Items from a data source
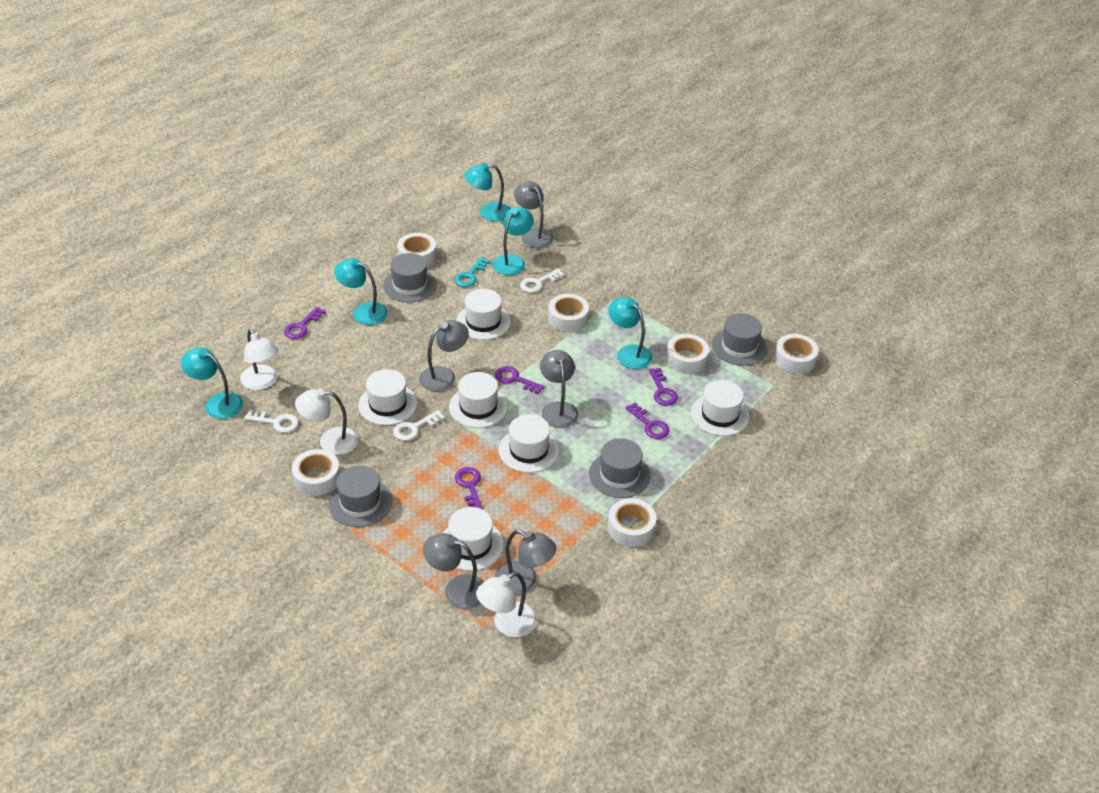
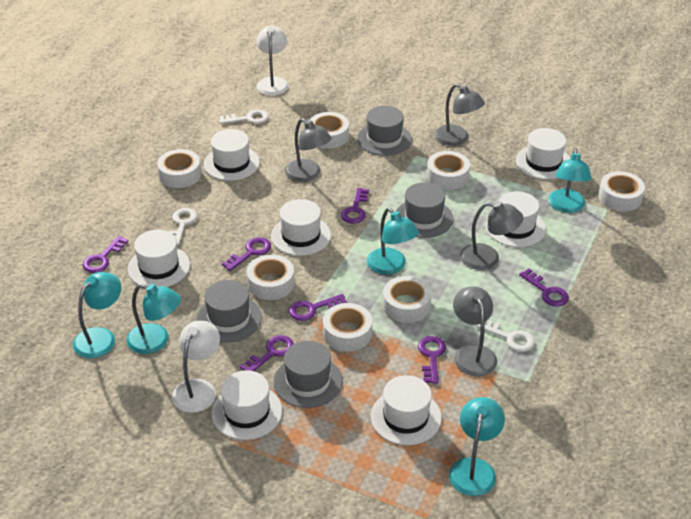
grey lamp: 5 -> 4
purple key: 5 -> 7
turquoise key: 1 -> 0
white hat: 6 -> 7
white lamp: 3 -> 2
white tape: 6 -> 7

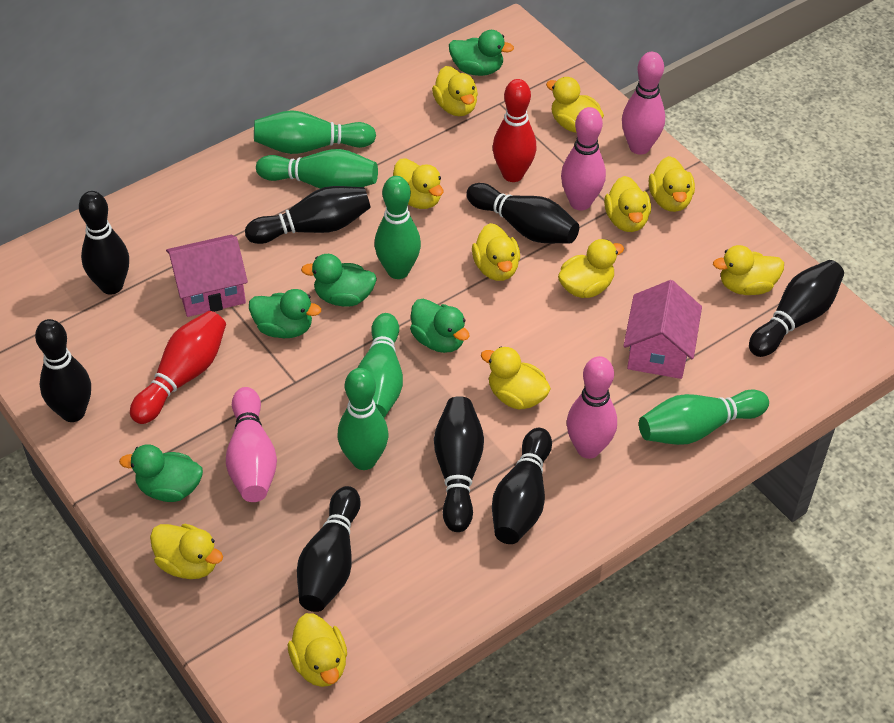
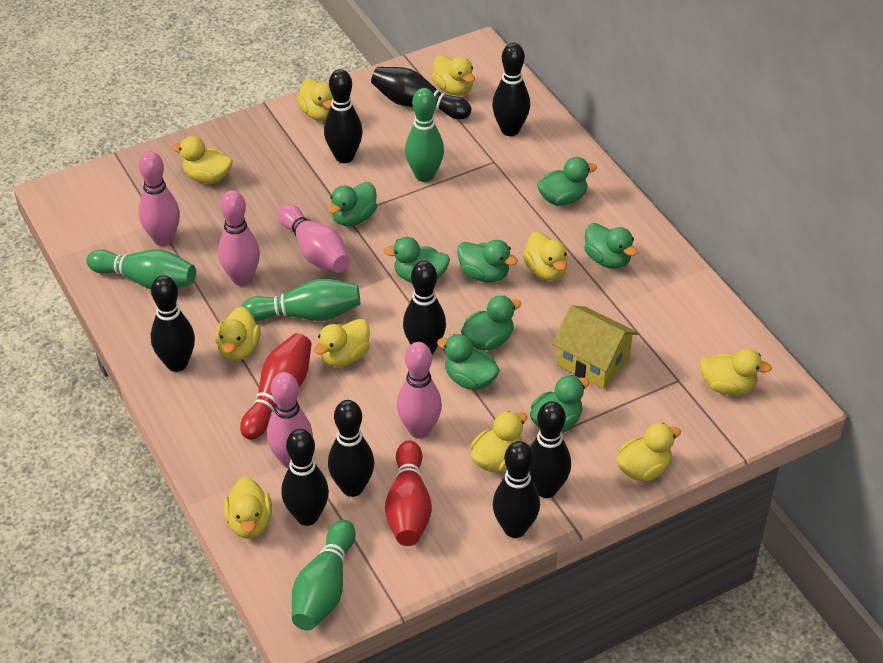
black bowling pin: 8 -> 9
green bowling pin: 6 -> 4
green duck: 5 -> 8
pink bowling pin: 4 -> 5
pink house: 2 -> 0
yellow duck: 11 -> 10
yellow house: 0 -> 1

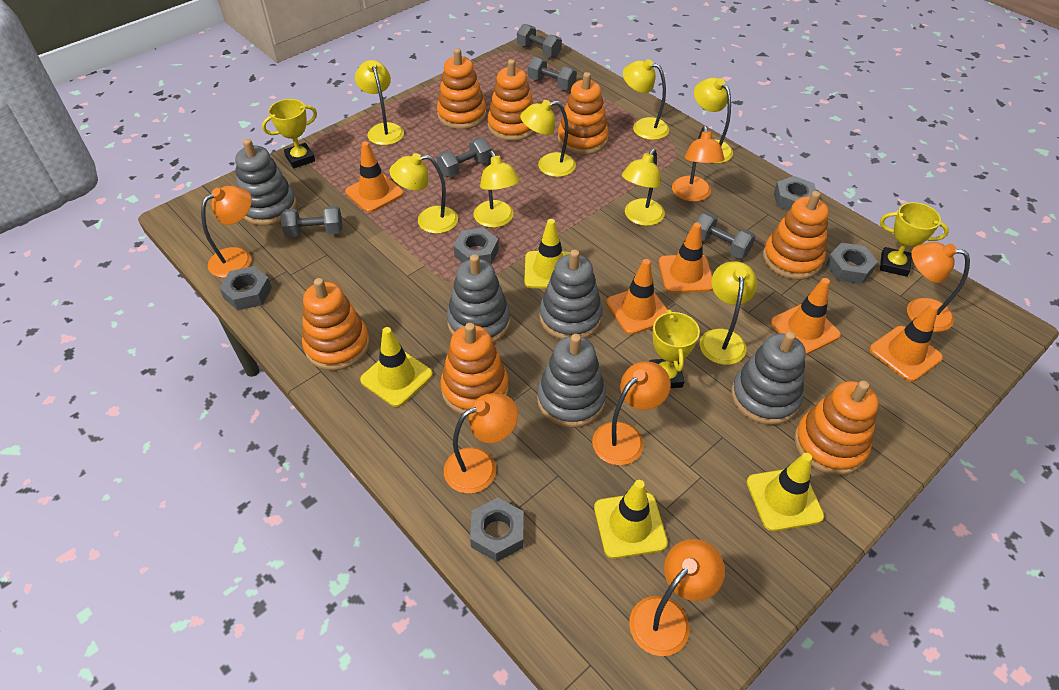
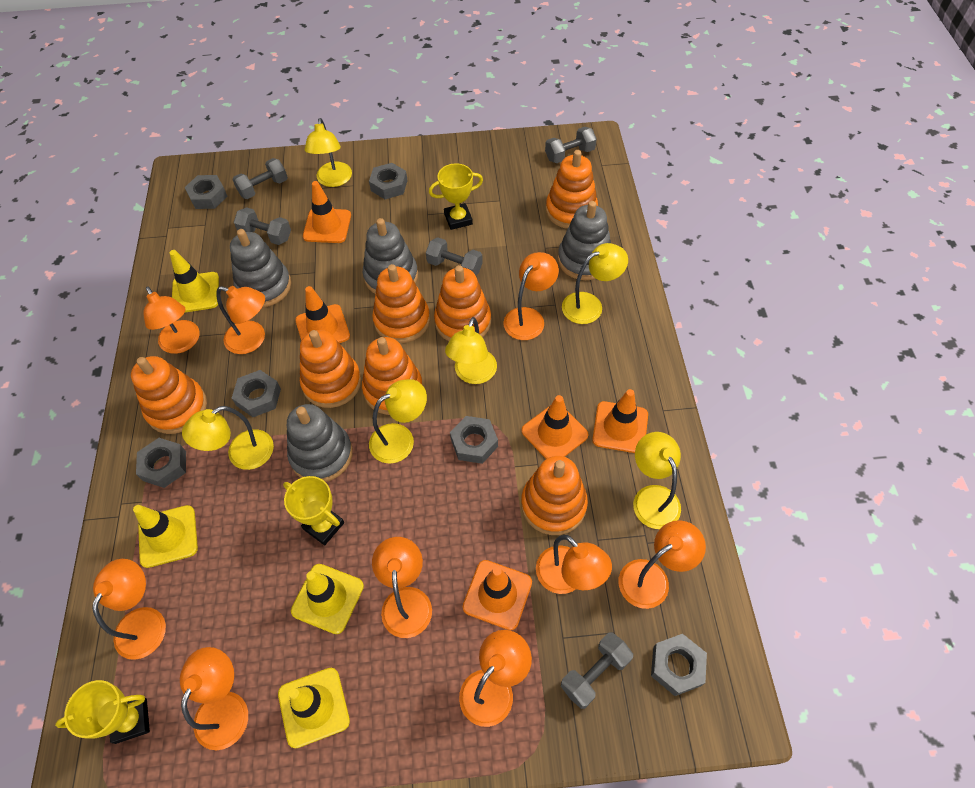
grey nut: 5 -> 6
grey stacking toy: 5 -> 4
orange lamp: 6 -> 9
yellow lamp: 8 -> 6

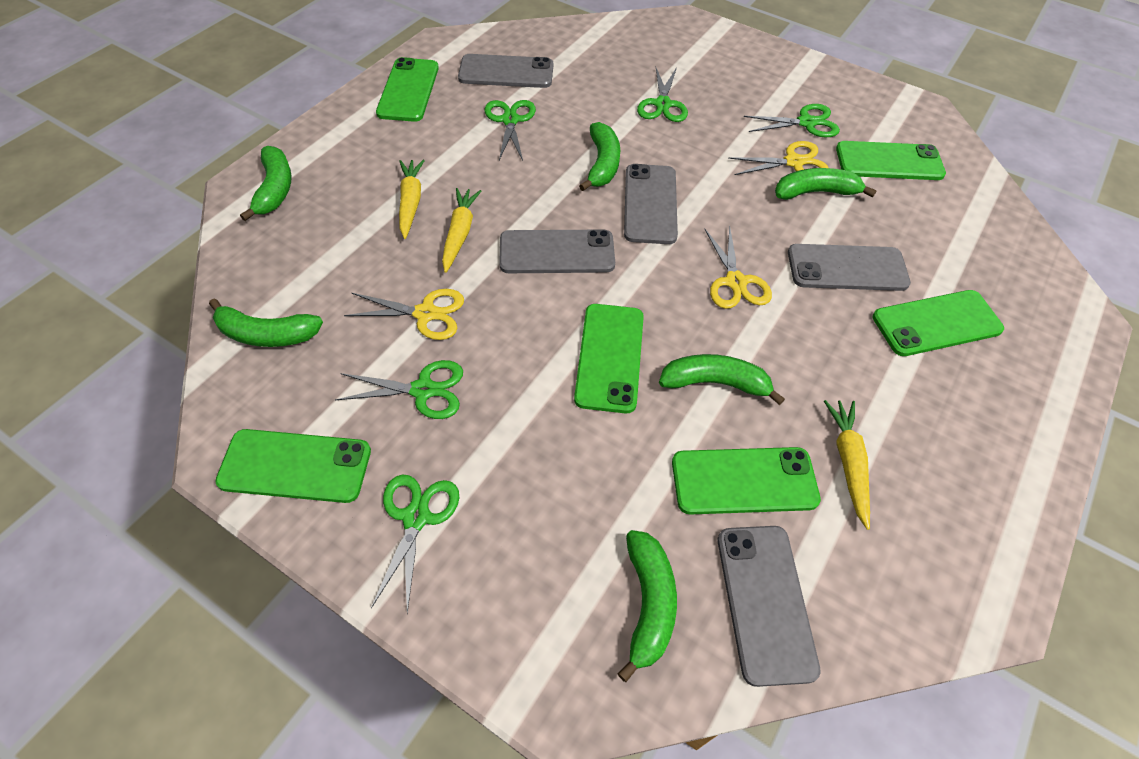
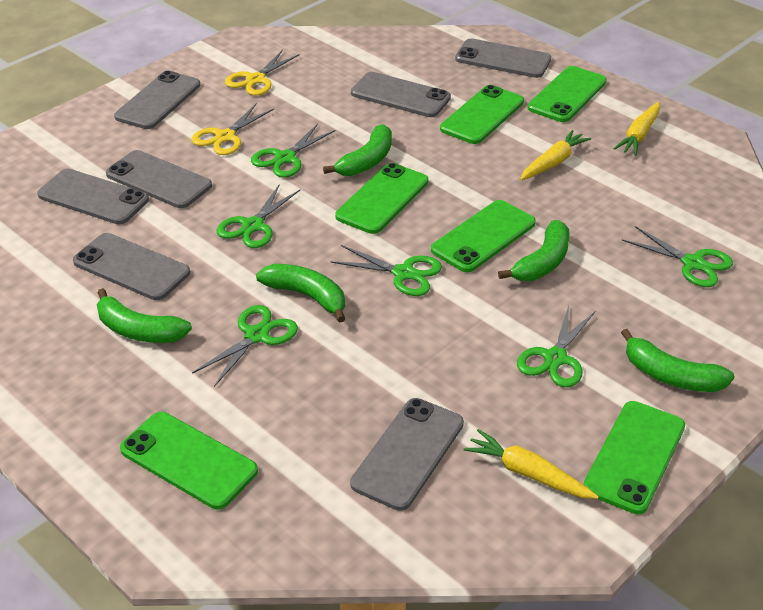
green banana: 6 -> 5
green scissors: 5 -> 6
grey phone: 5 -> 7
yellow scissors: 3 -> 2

» Exercise instructions
An exact copy is required of the lines from the one holding "purple key: 5 -> 7" to the end of the entries above, both included; no pictures belong in it.

» Exercise response
purple key: 5 -> 7
turquoise key: 1 -> 0
white hat: 6 -> 7
white lamp: 3 -> 2
white tape: 6 -> 7

black bowling pin: 8 -> 9
green bowling pin: 6 -> 4
green duck: 5 -> 8
pink bowling pin: 4 -> 5
pink house: 2 -> 0
yellow duck: 11 -> 10
yellow house: 0 -> 1

grey nut: 5 -> 6
grey stacking toy: 5 -> 4
orange lamp: 6 -> 9
yellow lamp: 8 -> 6

green banana: 6 -> 5
green scissors: 5 -> 6
grey phone: 5 -> 7
yellow scissors: 3 -> 2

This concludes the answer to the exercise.